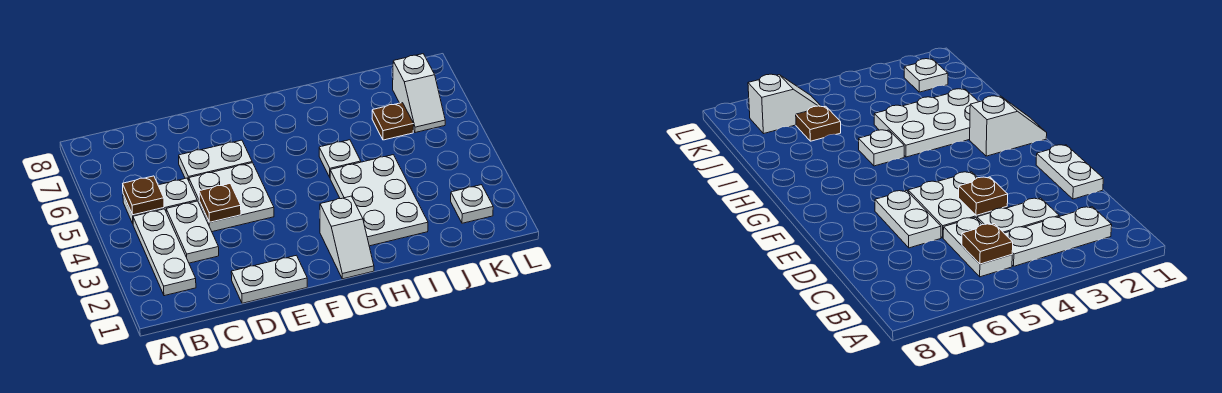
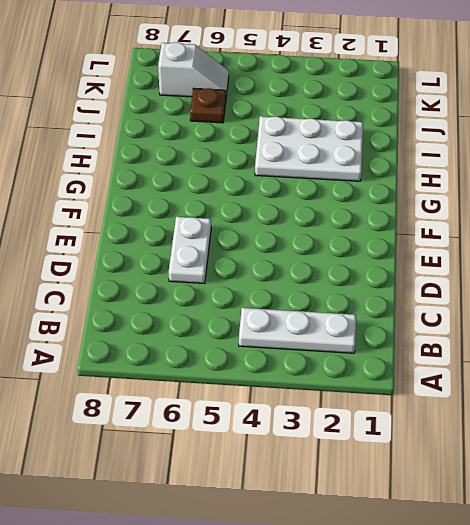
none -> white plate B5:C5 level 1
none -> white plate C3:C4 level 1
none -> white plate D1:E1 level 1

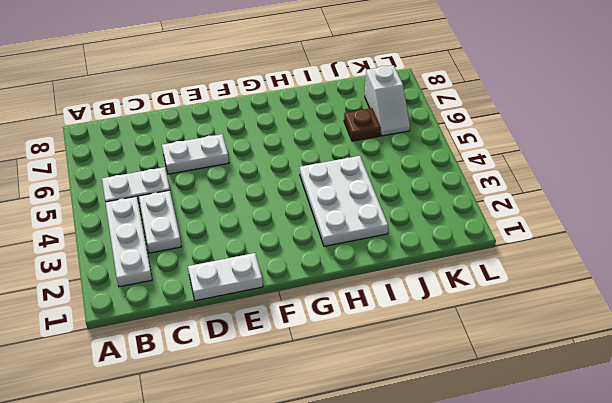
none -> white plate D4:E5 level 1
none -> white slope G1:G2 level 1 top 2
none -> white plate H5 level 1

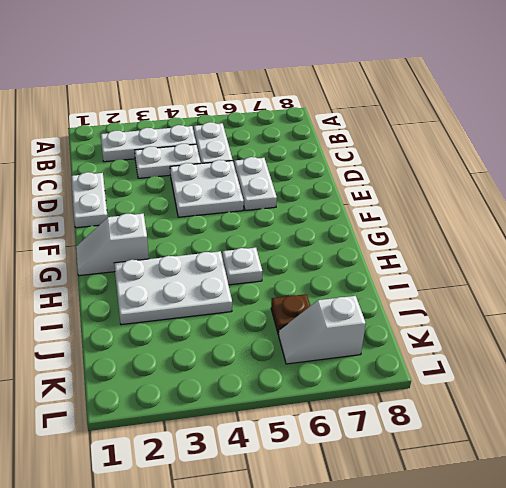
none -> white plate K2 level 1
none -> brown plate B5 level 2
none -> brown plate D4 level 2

- - - - - - -

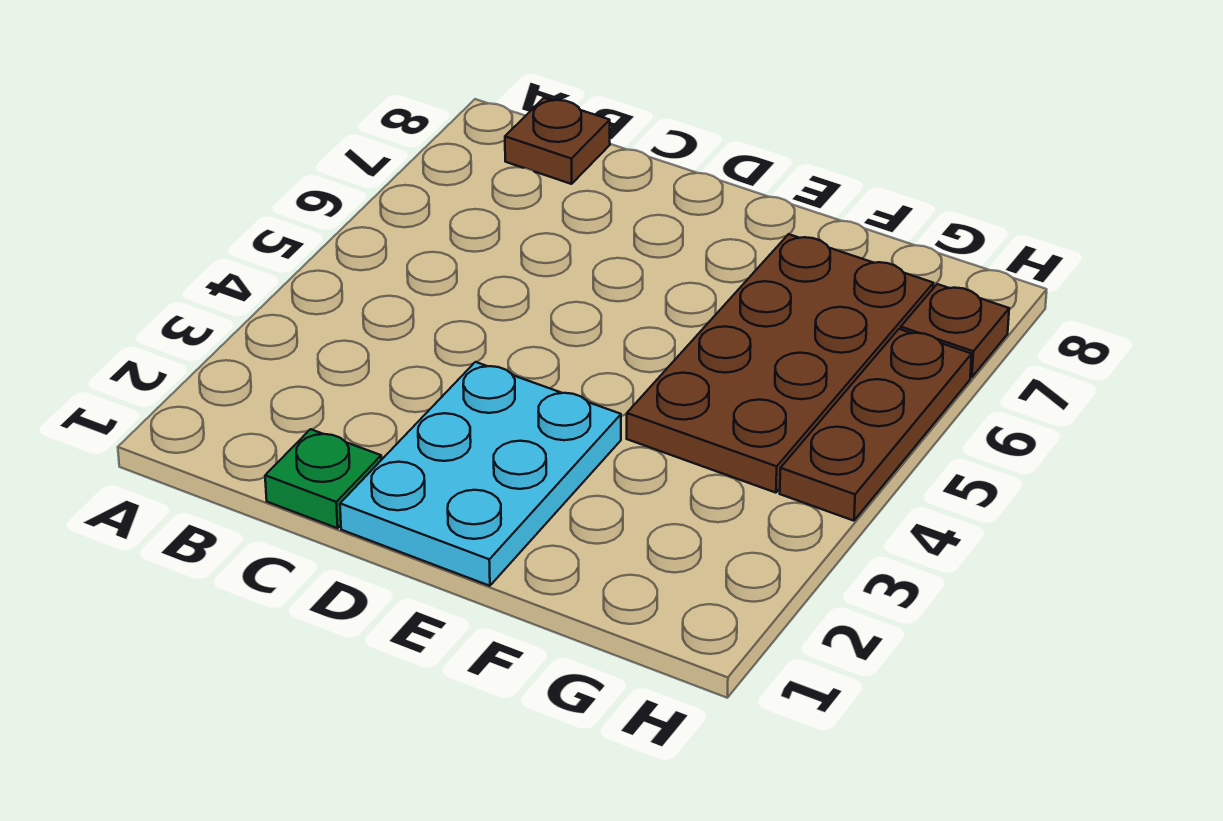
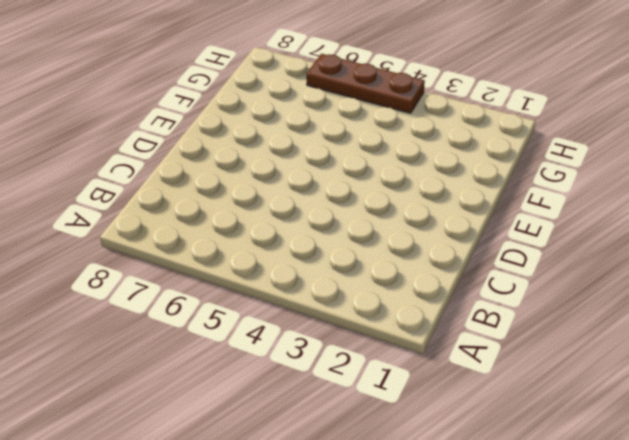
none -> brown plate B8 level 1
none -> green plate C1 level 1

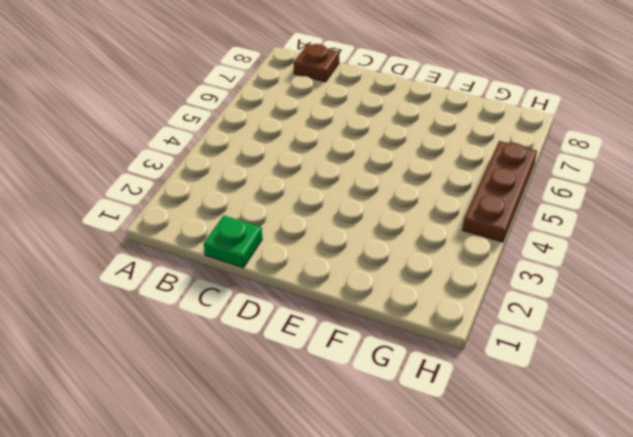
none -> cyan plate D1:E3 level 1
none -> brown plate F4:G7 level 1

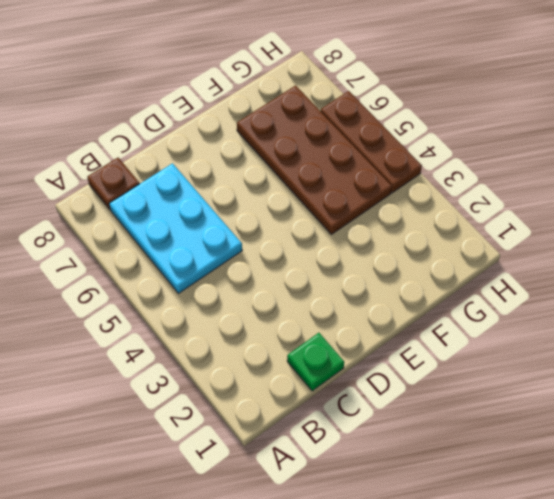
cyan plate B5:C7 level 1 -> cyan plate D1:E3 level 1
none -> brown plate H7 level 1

- - - - - - -

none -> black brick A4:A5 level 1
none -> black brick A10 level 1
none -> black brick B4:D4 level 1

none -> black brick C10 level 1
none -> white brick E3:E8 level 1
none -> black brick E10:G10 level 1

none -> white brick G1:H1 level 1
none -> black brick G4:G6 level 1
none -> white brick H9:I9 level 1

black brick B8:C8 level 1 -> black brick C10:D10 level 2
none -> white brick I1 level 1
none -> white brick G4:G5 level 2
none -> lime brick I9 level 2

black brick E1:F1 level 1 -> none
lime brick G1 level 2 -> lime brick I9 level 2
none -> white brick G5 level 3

- - - - - - -

• Aim of the task
Copy word for word the lines of the records above from the one with "none -> white plate D4:E5 level 1" up to and including the one with "none -> brown plate D4 level 2". Skip the pictures.

• Response box
none -> white plate D4:E5 level 1
none -> white slope G1:G2 level 1 top 2
none -> white plate H5 level 1

none -> white plate K2 level 1
none -> brown plate B5 level 2
none -> brown plate D4 level 2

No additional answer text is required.